- _THE REQUEST_
Copy the items from the start through the line that contains "orange triangle: moved 22 px down", replacing "gray ellipse" with "blue ellipse" and changing nothing else.

- _INPUT MATERIAL_
-- BEGIN --

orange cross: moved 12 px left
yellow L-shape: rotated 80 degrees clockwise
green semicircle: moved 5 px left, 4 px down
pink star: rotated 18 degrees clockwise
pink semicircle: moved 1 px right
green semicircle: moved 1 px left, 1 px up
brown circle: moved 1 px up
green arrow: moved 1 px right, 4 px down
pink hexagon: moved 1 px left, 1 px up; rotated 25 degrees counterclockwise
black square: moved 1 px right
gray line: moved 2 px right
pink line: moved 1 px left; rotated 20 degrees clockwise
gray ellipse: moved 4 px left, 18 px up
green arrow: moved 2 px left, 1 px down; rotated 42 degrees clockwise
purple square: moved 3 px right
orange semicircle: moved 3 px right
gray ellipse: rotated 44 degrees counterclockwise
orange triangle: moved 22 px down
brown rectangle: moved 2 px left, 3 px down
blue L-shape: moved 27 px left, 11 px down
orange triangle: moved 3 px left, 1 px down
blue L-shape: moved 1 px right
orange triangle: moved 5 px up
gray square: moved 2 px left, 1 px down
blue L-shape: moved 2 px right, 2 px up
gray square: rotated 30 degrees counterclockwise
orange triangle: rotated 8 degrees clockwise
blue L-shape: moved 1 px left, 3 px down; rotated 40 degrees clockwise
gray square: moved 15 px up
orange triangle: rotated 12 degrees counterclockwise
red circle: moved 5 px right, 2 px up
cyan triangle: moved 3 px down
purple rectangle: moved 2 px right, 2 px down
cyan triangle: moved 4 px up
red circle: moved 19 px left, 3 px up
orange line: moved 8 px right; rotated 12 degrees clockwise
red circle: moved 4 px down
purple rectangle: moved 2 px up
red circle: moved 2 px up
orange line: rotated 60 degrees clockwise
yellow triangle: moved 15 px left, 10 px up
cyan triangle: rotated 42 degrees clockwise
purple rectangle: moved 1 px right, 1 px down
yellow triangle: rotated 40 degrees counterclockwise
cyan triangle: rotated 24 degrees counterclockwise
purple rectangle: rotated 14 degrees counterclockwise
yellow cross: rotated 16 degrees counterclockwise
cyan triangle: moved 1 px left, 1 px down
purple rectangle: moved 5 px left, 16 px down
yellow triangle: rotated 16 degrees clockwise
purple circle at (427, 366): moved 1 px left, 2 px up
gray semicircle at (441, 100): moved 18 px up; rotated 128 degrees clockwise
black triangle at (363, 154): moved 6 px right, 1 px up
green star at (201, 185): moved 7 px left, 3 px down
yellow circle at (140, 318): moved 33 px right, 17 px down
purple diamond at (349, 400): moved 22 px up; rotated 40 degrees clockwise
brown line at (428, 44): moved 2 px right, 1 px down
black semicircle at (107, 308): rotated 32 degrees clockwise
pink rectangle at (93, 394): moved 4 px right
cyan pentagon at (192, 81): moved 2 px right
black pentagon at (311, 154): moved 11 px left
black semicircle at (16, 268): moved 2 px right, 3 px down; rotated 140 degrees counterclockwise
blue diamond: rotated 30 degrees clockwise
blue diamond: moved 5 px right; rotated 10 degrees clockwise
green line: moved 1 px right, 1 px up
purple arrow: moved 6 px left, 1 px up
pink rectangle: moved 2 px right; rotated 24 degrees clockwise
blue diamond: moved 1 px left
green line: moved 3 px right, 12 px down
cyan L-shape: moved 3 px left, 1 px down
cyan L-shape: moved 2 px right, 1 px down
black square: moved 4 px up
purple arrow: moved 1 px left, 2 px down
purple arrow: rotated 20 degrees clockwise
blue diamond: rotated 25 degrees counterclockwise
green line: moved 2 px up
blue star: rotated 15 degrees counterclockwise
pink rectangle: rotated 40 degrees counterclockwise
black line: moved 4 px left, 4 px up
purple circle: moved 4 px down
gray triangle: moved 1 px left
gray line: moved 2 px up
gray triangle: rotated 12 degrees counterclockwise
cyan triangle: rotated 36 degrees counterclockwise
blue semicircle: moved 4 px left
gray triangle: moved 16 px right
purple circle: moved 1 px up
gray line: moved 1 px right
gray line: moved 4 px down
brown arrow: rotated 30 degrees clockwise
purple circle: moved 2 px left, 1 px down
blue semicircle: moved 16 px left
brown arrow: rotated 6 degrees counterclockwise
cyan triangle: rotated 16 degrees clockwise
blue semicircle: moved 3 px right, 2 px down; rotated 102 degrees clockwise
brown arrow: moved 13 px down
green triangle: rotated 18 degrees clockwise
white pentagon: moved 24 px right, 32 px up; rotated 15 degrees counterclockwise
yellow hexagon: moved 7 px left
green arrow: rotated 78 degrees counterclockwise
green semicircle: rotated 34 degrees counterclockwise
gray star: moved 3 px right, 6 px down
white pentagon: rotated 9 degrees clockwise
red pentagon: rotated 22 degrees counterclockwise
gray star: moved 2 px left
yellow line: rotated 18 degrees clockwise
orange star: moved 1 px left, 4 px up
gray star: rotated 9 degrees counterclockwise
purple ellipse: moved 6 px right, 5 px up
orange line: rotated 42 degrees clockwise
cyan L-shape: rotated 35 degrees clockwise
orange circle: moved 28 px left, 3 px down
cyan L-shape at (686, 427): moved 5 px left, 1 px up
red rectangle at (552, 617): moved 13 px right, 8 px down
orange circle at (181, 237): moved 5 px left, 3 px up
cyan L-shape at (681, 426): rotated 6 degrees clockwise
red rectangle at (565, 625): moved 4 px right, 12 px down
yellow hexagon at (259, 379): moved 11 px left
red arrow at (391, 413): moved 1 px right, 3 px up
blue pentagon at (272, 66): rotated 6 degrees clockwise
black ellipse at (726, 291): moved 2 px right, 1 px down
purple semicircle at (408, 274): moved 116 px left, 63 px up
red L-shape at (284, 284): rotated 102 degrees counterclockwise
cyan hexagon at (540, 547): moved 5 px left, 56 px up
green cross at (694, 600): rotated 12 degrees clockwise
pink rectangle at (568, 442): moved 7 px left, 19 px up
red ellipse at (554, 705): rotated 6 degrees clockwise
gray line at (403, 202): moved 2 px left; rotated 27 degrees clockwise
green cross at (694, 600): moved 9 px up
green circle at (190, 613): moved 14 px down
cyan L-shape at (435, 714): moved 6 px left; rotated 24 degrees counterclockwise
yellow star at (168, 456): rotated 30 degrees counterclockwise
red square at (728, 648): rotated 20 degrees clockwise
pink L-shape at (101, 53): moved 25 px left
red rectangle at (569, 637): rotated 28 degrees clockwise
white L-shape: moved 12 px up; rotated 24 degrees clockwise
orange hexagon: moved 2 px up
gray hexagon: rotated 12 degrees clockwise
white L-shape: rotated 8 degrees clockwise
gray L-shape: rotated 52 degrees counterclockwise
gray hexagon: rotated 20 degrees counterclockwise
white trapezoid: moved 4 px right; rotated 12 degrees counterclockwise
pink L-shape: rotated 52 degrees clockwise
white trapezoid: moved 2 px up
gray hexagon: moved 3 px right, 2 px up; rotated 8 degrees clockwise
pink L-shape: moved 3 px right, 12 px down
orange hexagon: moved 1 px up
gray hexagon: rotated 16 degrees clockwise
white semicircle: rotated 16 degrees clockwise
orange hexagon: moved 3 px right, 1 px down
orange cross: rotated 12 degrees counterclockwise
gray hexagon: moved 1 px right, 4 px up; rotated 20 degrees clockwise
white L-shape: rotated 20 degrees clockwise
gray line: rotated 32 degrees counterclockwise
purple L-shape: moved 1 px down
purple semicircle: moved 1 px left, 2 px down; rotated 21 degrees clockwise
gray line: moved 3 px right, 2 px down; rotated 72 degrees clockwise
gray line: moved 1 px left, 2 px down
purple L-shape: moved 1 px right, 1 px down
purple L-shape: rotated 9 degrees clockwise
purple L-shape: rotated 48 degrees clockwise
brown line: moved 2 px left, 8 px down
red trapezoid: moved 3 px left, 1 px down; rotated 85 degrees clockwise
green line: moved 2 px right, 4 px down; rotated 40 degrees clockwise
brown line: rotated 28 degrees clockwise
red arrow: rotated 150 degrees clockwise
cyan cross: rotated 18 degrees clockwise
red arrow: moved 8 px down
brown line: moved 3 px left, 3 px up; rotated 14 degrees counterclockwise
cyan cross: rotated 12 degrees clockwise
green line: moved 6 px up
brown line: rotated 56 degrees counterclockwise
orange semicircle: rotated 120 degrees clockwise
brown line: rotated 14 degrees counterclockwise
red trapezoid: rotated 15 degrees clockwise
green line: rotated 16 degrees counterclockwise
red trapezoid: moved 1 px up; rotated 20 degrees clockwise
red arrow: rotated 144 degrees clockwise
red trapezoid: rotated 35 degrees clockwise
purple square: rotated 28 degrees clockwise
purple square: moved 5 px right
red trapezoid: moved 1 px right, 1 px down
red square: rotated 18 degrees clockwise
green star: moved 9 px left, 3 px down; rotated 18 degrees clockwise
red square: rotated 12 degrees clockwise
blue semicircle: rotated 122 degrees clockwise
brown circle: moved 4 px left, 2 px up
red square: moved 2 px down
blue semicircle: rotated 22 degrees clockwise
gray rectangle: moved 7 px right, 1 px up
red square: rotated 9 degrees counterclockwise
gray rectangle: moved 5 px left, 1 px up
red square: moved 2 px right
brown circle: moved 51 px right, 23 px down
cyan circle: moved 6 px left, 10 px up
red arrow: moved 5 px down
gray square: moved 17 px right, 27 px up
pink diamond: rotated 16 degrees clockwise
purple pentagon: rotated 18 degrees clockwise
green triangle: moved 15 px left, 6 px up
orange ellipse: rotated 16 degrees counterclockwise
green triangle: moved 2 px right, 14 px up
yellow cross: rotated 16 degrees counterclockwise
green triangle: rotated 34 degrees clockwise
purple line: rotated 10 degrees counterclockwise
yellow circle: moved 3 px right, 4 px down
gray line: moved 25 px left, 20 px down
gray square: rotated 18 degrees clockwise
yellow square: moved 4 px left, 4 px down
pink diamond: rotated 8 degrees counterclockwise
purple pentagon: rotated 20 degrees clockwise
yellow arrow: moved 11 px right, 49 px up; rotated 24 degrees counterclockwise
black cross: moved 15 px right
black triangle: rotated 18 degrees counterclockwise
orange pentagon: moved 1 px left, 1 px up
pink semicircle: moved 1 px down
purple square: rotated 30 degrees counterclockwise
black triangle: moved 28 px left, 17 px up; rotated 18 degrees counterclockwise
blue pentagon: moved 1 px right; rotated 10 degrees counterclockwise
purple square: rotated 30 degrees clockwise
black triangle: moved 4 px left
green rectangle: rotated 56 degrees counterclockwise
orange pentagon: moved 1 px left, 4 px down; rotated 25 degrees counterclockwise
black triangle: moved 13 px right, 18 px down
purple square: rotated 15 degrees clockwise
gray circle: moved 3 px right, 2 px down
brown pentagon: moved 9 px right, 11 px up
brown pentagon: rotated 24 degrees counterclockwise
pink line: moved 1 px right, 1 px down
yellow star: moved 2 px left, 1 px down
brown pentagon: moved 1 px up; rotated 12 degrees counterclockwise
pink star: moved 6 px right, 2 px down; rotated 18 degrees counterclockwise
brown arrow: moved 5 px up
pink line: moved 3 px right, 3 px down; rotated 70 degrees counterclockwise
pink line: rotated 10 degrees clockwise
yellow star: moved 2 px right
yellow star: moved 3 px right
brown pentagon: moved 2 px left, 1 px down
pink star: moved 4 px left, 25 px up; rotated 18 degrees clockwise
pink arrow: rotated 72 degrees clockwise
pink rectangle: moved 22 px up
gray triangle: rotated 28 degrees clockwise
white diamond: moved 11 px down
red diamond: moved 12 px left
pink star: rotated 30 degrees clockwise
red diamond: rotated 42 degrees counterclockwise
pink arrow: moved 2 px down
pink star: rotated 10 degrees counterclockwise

-- END --

- _SOLUTION_
orange cross: moved 12 px left
yellow L-shape: rotated 80 degrees clockwise
green semicircle: moved 5 px left, 4 px down
pink star: rotated 18 degrees clockwise
pink semicircle: moved 1 px right
green semicircle: moved 1 px left, 1 px up
brown circle: moved 1 px up
green arrow: moved 1 px right, 4 px down
pink hexagon: moved 1 px left, 1 px up; rotated 25 degrees counterclockwise
black square: moved 1 px right
gray line: moved 2 px right
pink line: moved 1 px left; rotated 20 degrees clockwise
blue ellipse: moved 4 px left, 18 px up
green arrow: moved 2 px left, 1 px down; rotated 42 degrees clockwise
purple square: moved 3 px right
orange semicircle: moved 3 px right
blue ellipse: rotated 44 degrees counterclockwise
orange triangle: moved 22 px down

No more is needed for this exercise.